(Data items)

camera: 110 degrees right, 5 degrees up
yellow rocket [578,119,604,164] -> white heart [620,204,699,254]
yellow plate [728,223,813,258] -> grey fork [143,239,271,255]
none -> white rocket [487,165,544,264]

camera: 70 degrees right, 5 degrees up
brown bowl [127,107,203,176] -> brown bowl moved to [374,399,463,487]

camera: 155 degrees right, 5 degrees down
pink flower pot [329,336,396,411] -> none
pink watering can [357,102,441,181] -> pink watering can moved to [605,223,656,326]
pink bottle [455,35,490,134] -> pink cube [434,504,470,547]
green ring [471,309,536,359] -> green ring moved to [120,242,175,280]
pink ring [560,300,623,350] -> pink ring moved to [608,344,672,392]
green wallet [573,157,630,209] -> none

* * *

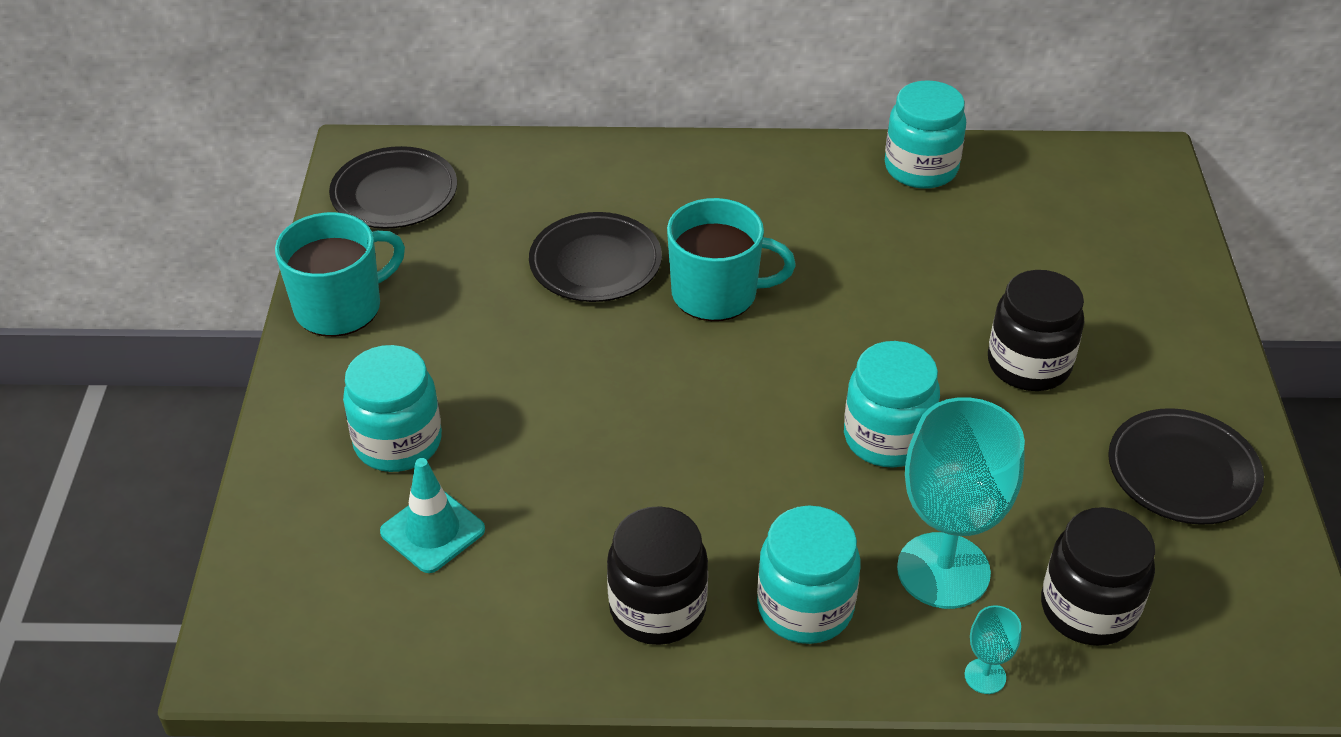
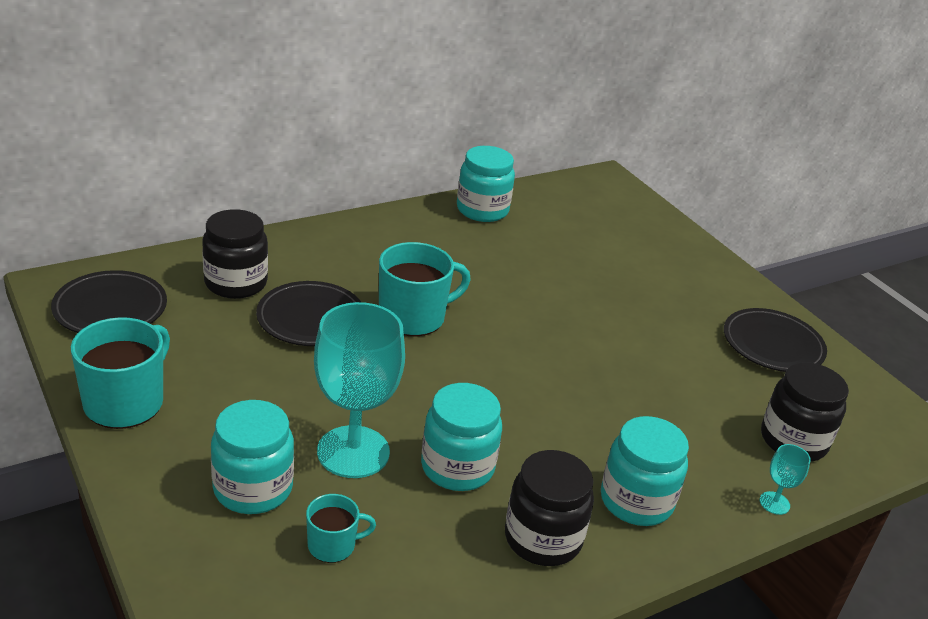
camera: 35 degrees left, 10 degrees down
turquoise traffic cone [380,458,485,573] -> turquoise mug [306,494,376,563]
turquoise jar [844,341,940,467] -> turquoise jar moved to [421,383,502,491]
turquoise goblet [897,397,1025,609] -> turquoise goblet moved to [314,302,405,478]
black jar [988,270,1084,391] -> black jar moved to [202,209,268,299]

▶ **Problem description**: Find each line in the data above with the word "turquoise", then copy it.

▶ **Worked solution**:
turquoise traffic cone [380,458,485,573] -> turquoise mug [306,494,376,563]
turquoise jar [844,341,940,467] -> turquoise jar moved to [421,383,502,491]
turquoise goblet [897,397,1025,609] -> turquoise goblet moved to [314,302,405,478]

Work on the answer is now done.